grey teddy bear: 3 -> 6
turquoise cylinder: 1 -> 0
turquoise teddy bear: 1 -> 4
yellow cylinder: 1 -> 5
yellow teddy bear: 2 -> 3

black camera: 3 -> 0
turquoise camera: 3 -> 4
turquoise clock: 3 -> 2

########################################

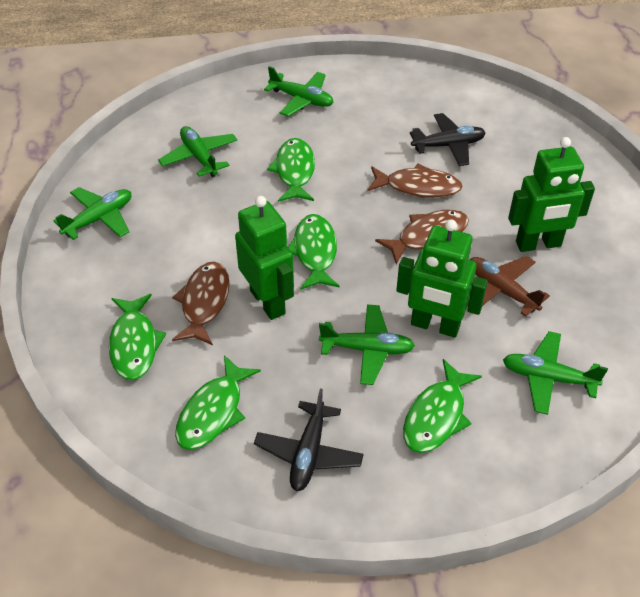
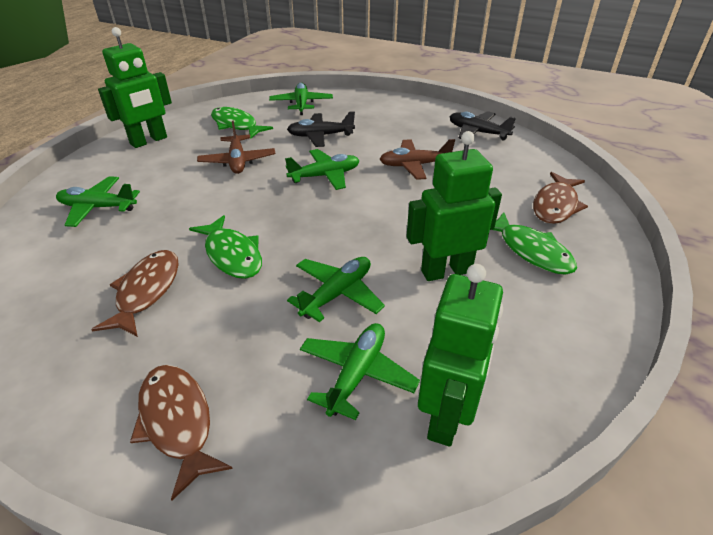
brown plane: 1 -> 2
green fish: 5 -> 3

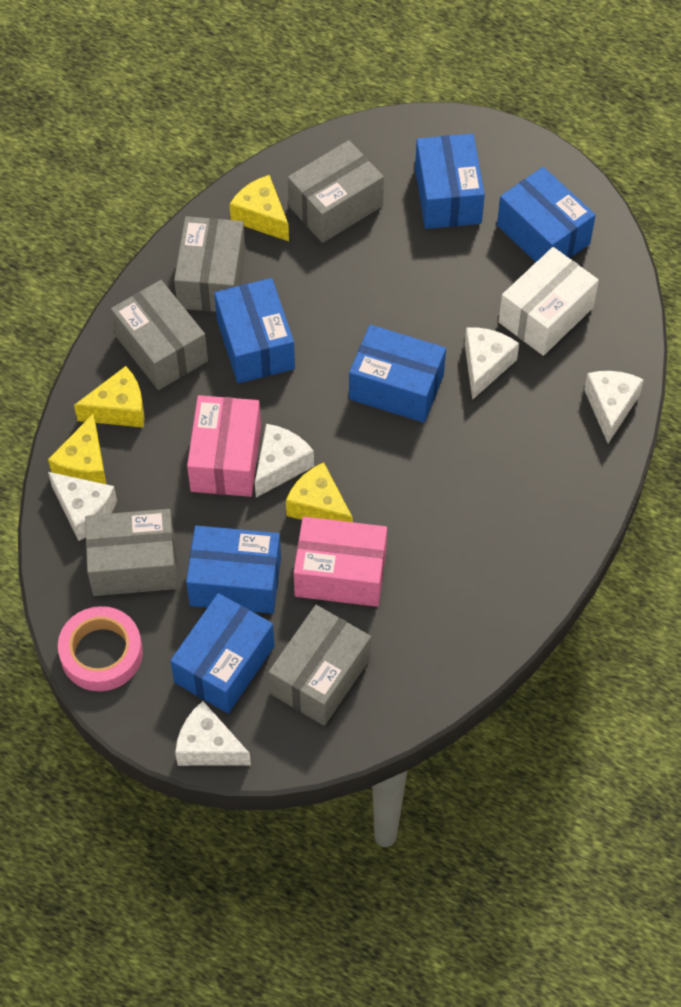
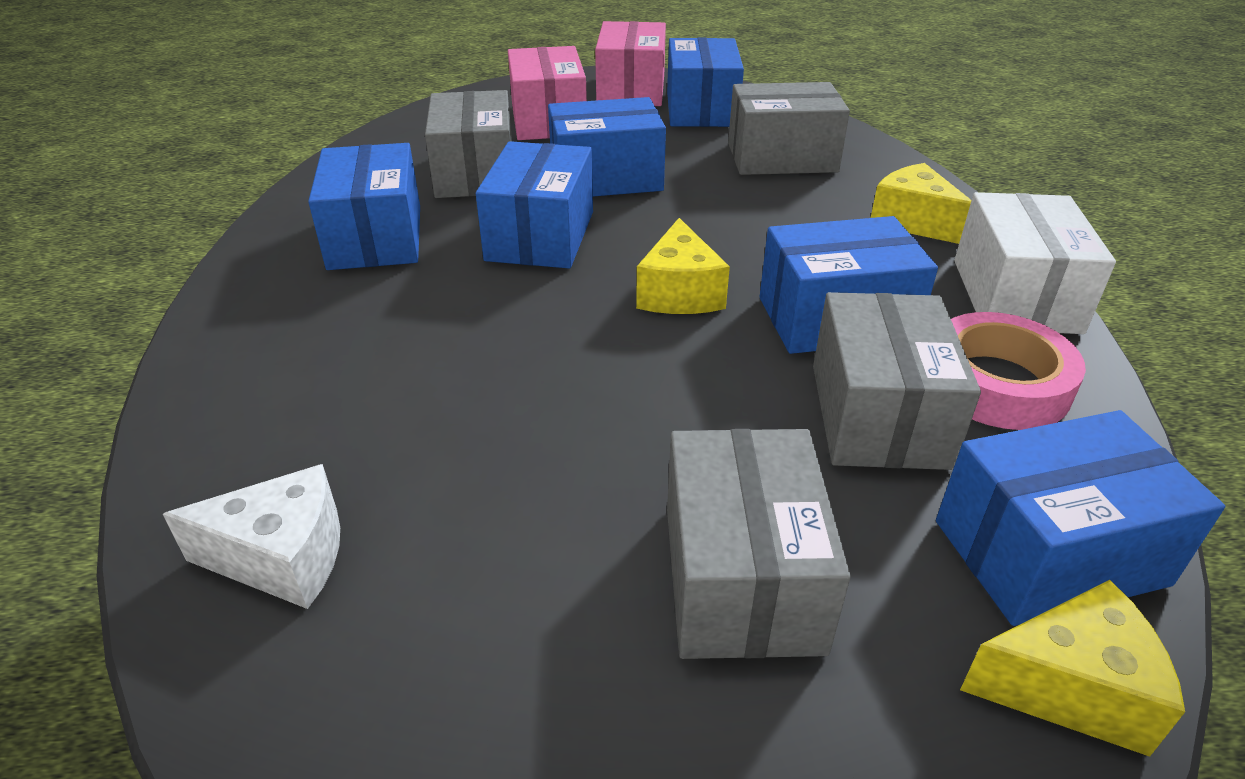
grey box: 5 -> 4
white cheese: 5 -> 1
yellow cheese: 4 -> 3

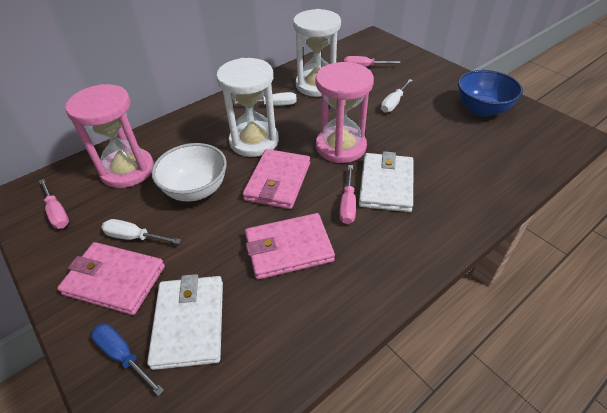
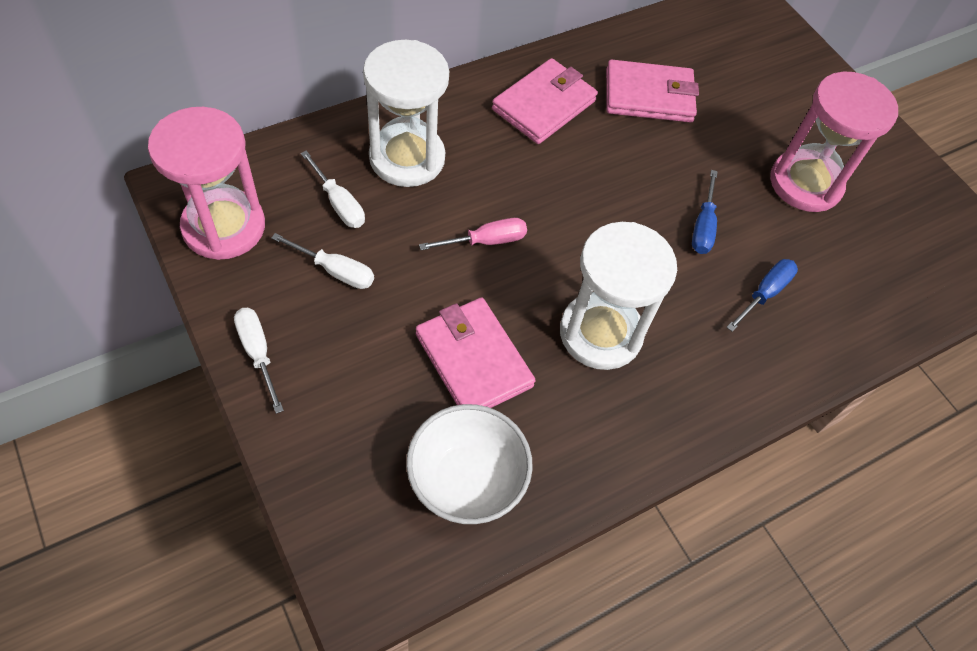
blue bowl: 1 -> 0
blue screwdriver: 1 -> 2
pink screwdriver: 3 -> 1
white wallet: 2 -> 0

########################################

- EXERCISE GOAL -
The lines above from the one with "yellow teddy bear: 2 -> 3" through the one with "turquoise clock: 3 -> 2" are to be duplicated exactly, ends included, with nothing added.

- ANSWER TO THIS EXERCISE -
yellow teddy bear: 2 -> 3

black camera: 3 -> 0
turquoise camera: 3 -> 4
turquoise clock: 3 -> 2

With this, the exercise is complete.